(Modification records)
--- START ---
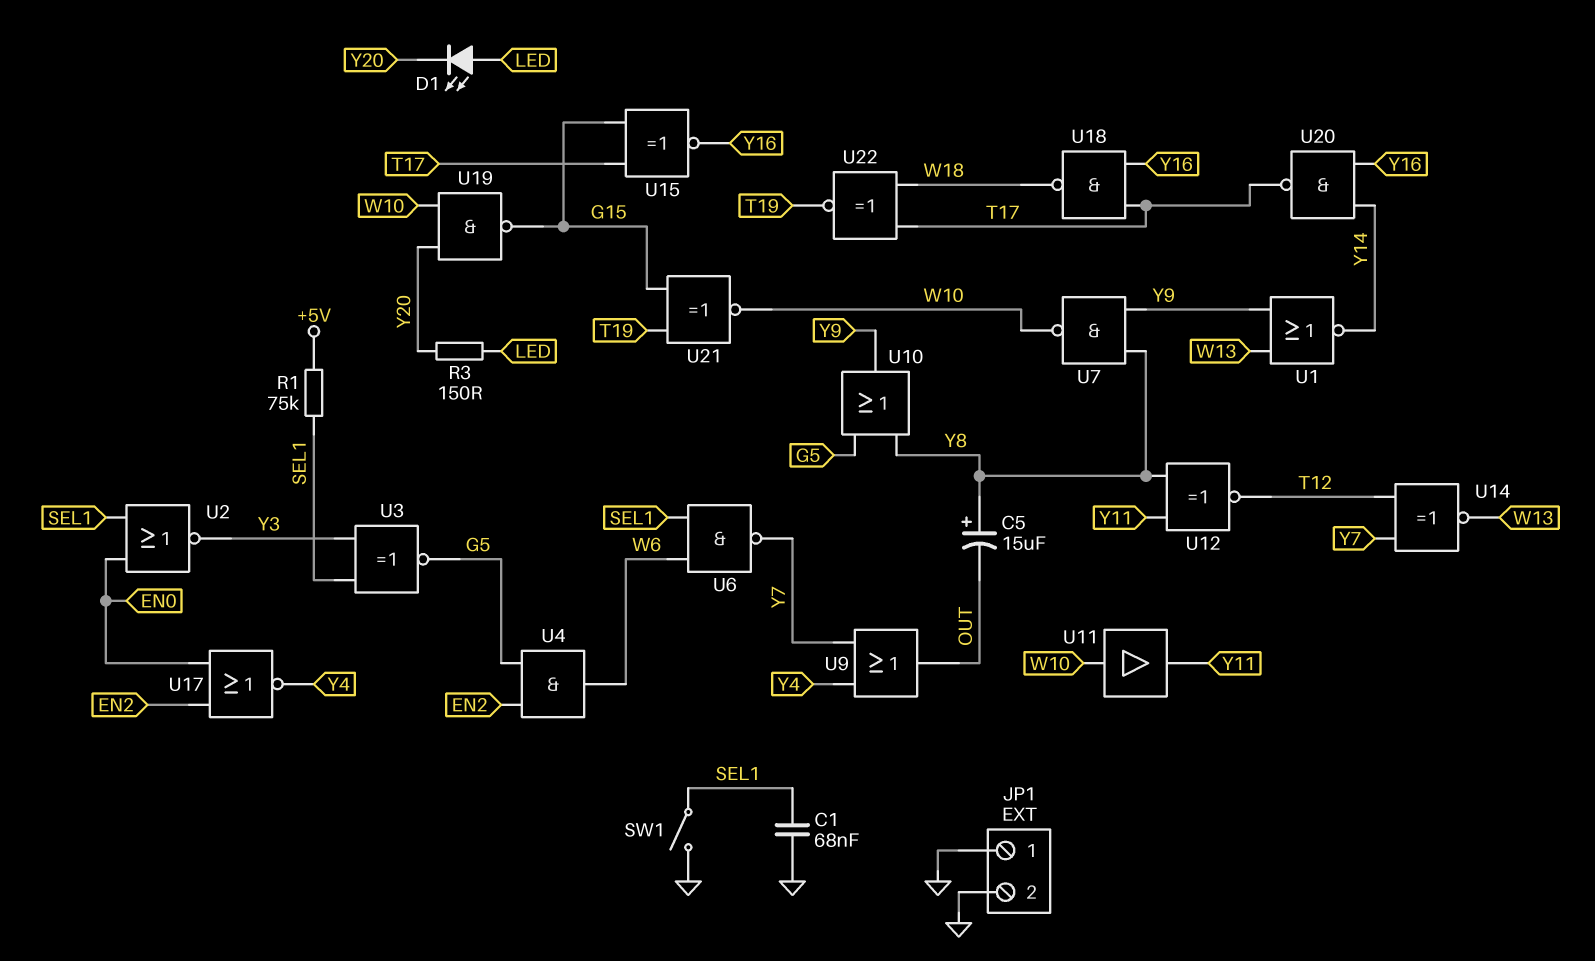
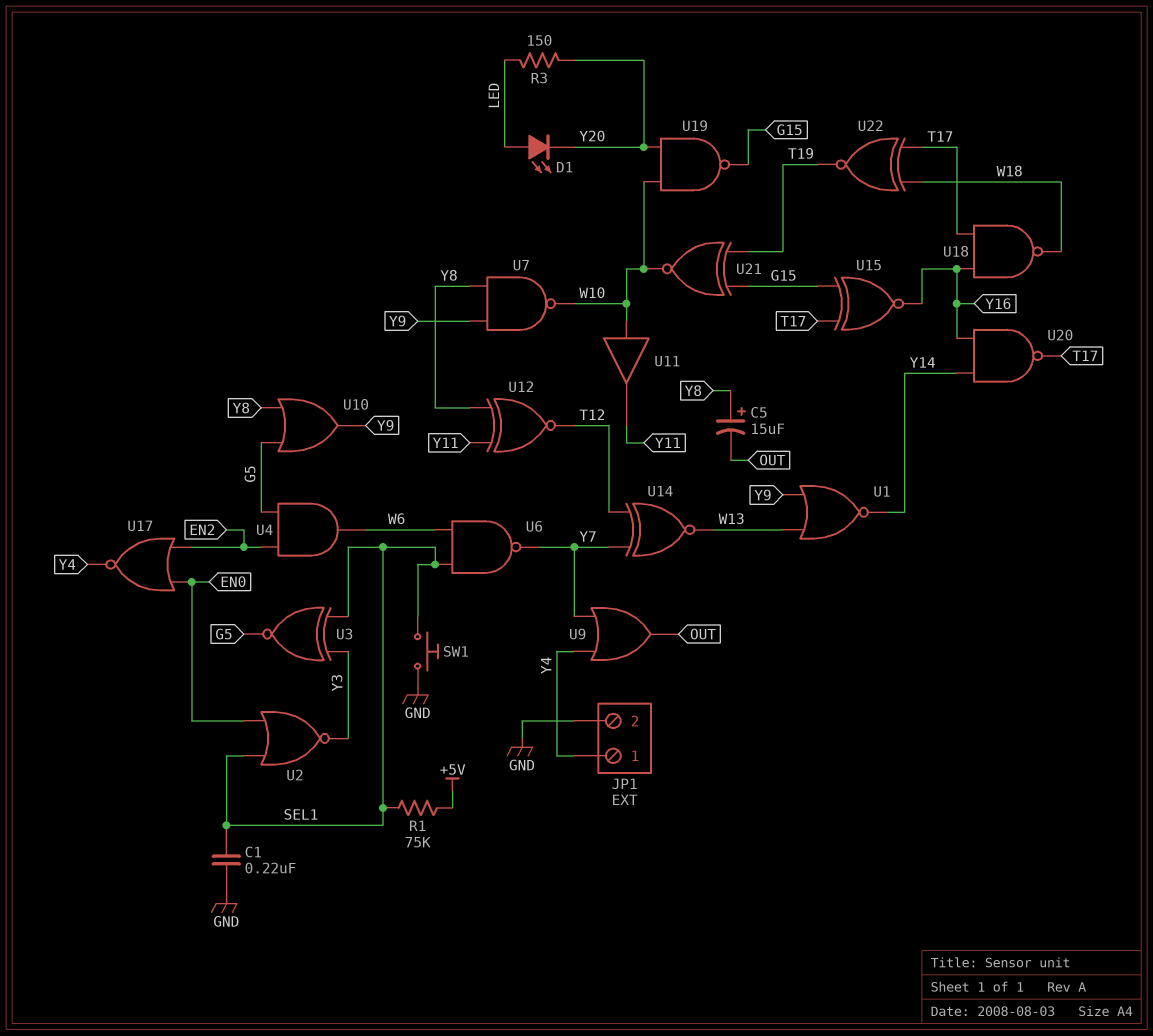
C1: 68nF (GND, SEL1) -> 220nF (GND, SEL1)
JP1 pin 1: GND -> Y4
SW1: switch (GND, SEL1) -> button (GND, SEL1)

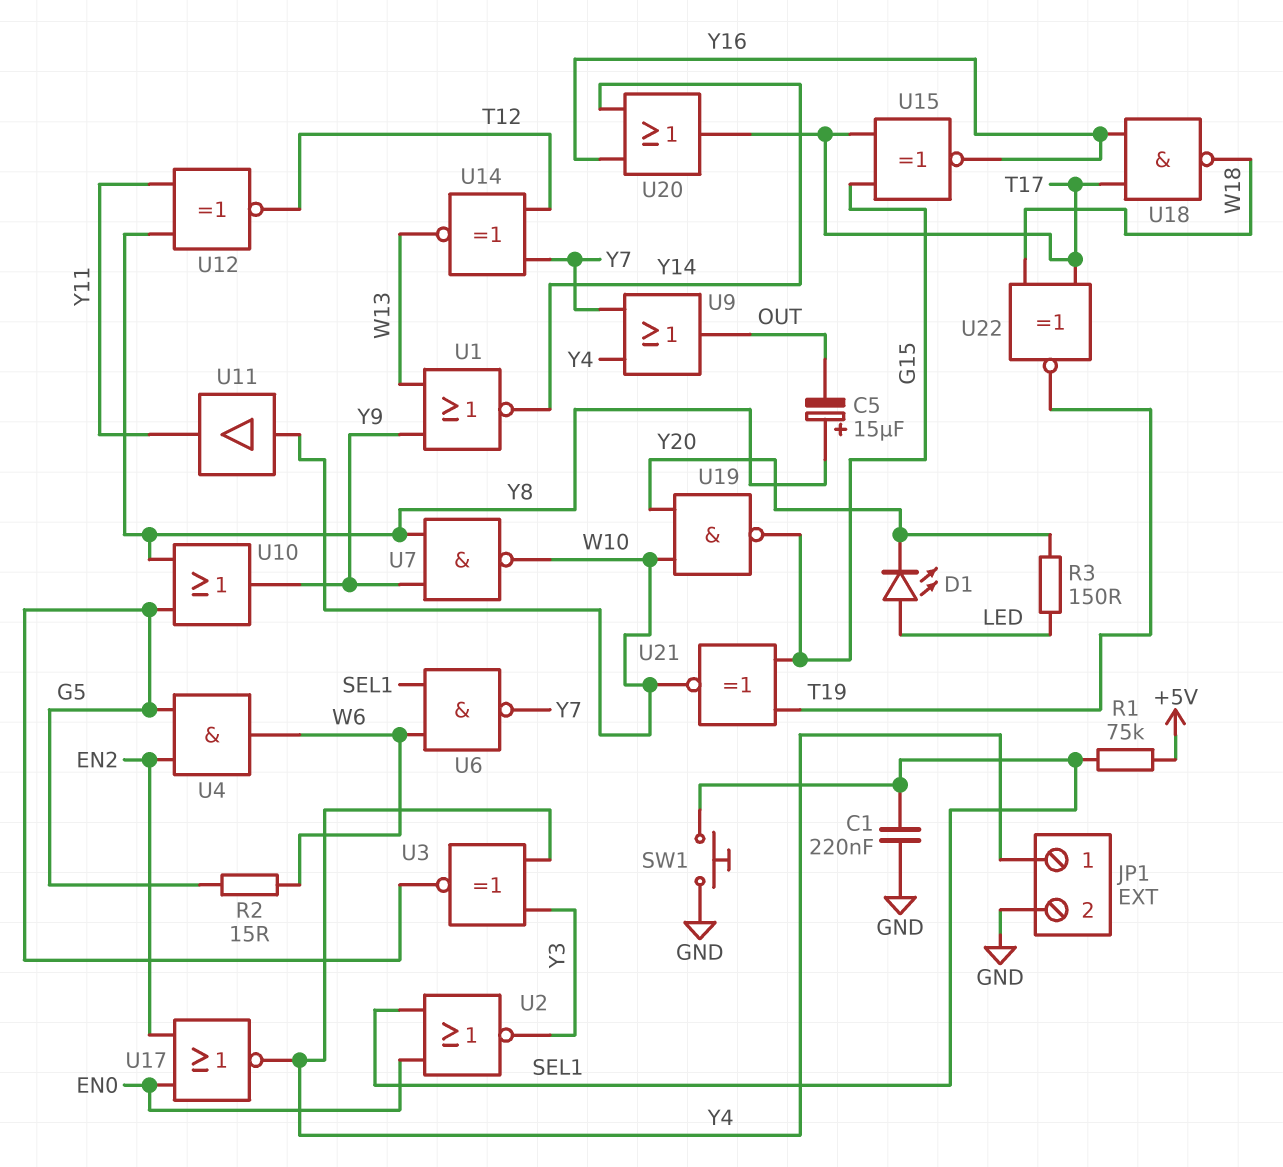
R2: none -> 15 (G5, W6)
U3: XNOR (in SEL1, in Y3, out G5) -> XNOR (in Y3, in Y4, out G5)
U20: NAND (in Y14, in Y16, out T17) -> OR (in Y14, in Y16, out T17)

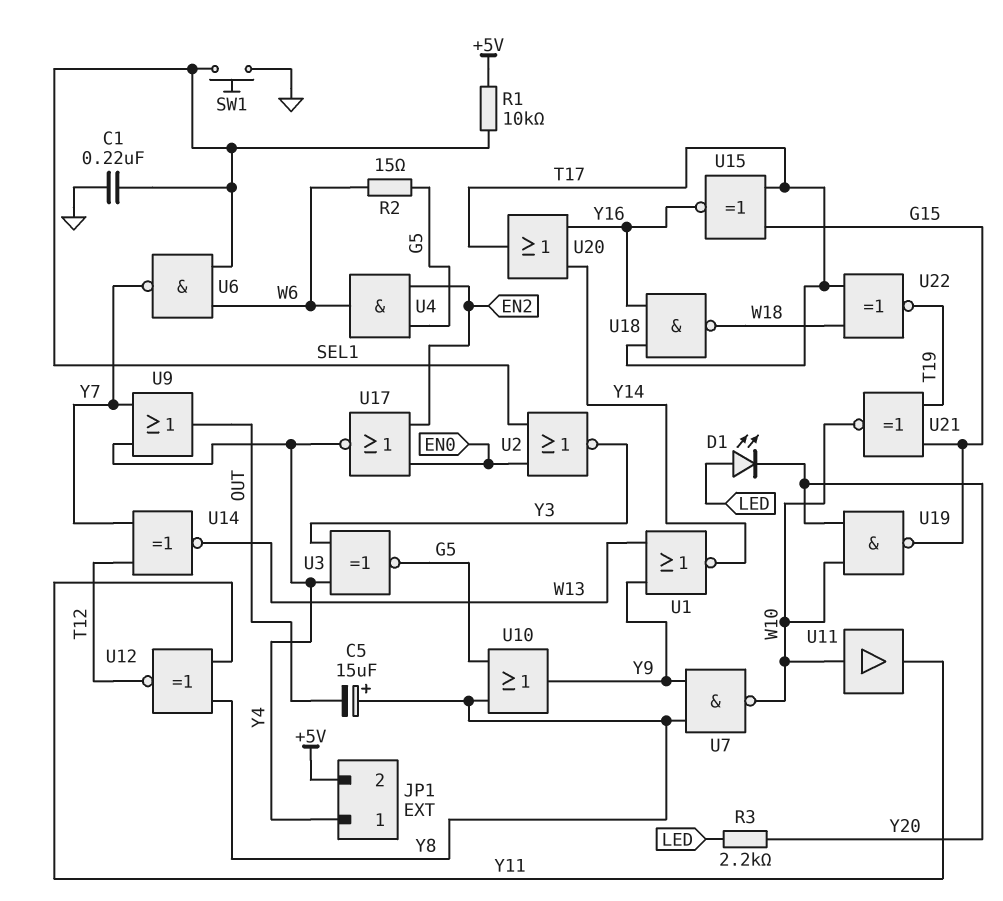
JP1 pin 2: GND -> +5V
R1: 75k (+5V, SEL1) -> 10k (+5V, SEL1)
R3: 150 (LED, Y20) -> 2.2k (LED, Y20)

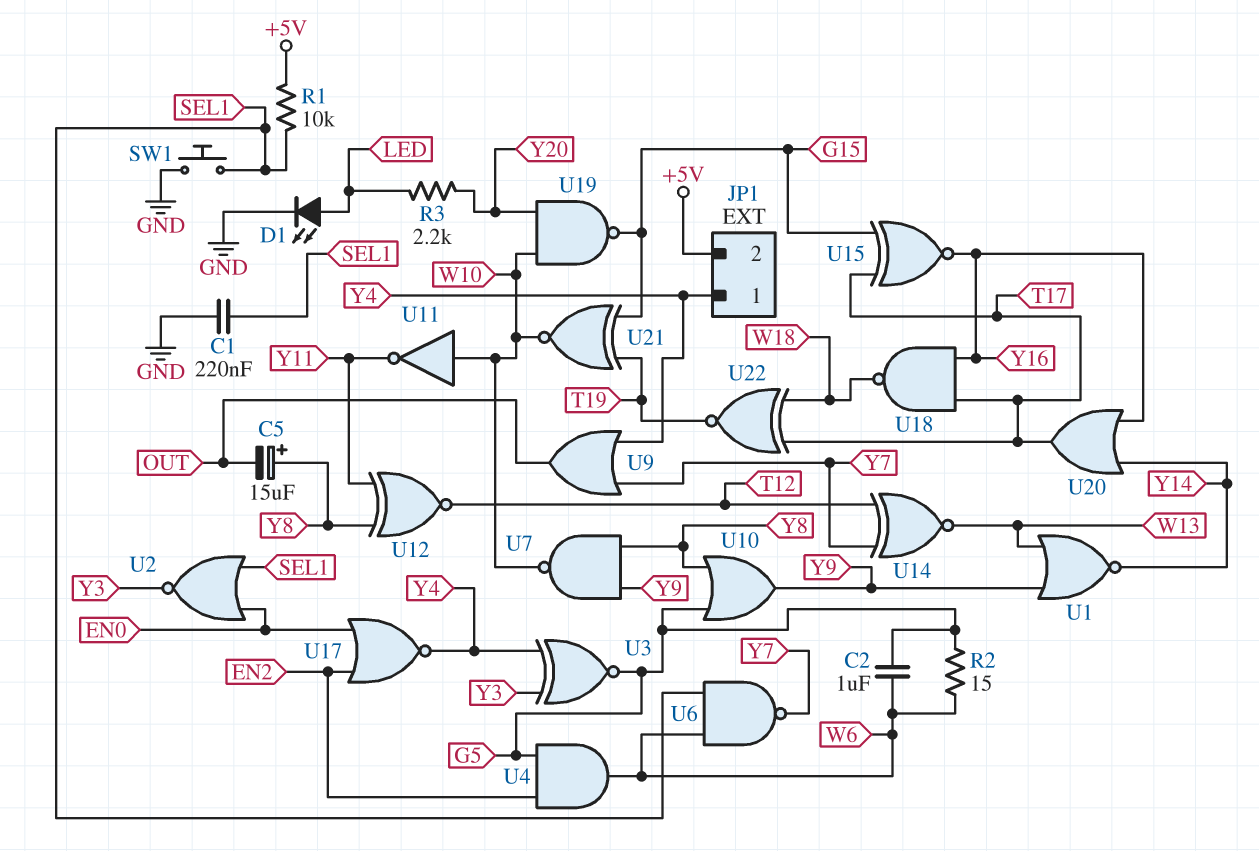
C2: none -> 1uF (G5, W6)
D1: LED (A LED, K Y20) -> LED (A LED, K GND)
U11: buffer (in W10, out Y11) -> NOT (in W10, out Y11)

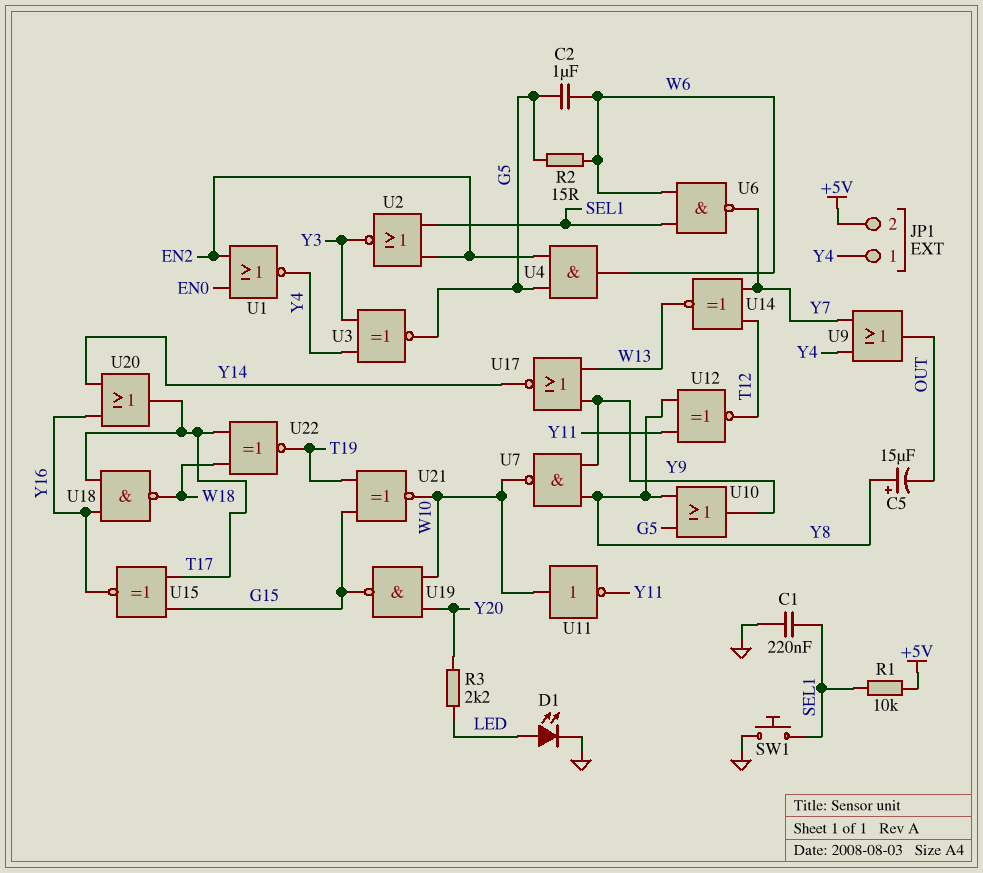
U1: NOR (in W13, in Y9, out Y14) -> NOR (in EN0, in EN2, out Y4)
U2: NOR (in EN0, in SEL1, out Y3) -> NOR (in EN2, in SEL1, out Y3)
U17: NOR (in EN0, in EN2, out Y4) -> NOR (in W13, in Y9, out Y14)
--- END ---
## TASK REQUIREMENTS
Give the data back exactly, omitting all pictures.

## RESPONSE TO THE EXERCISE
C1: 68nF (GND, SEL1) -> 220nF (GND, SEL1)
JP1 pin 1: GND -> Y4
SW1: switch (GND, SEL1) -> button (GND, SEL1)

R2: none -> 15 (G5, W6)
U3: XNOR (in SEL1, in Y3, out G5) -> XNOR (in Y3, in Y4, out G5)
U20: NAND (in Y14, in Y16, out T17) -> OR (in Y14, in Y16, out T17)

JP1 pin 2: GND -> +5V
R1: 75k (+5V, SEL1) -> 10k (+5V, SEL1)
R3: 150 (LED, Y20) -> 2.2k (LED, Y20)

C2: none -> 1uF (G5, W6)
D1: LED (A LED, K Y20) -> LED (A LED, K GND)
U11: buffer (in W10, out Y11) -> NOT (in W10, out Y11)

U1: NOR (in W13, in Y9, out Y14) -> NOR (in EN0, in EN2, out Y4)
U2: NOR (in EN0, in SEL1, out Y3) -> NOR (in EN2, in SEL1, out Y3)
U17: NOR (in EN0, in EN2, out Y4) -> NOR (in W13, in Y9, out Y14)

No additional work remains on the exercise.